### [Record set]
______________________________
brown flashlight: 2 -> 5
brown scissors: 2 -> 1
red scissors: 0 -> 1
______________________________
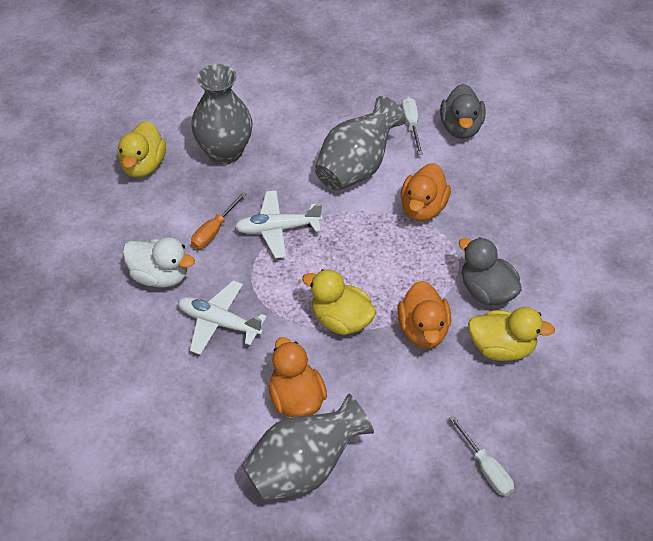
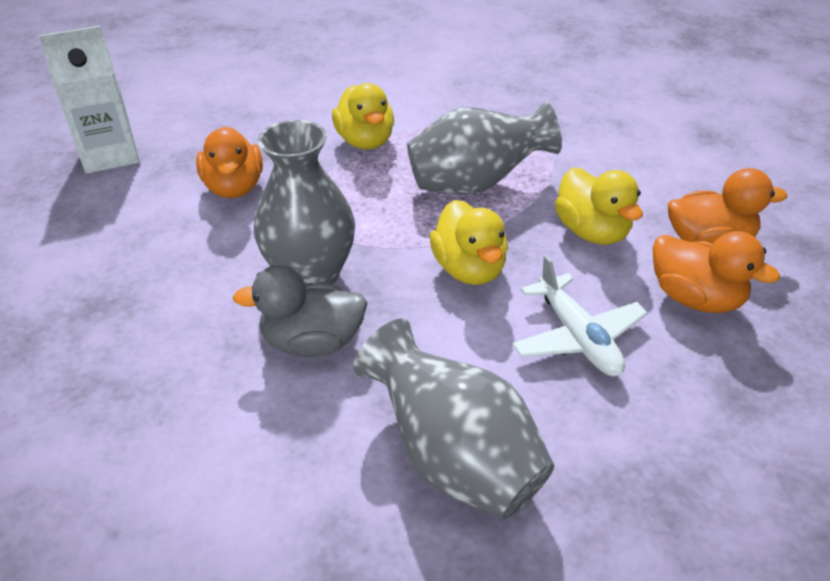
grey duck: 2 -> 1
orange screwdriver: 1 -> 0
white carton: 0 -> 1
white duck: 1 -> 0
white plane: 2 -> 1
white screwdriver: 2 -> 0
______________________________
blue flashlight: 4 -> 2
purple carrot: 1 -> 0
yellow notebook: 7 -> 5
______________________________
### [Assignment]
After reading the entries above, state the number of lines that contain the word "brown", adding nothing else.

### [Result of the exercise]
2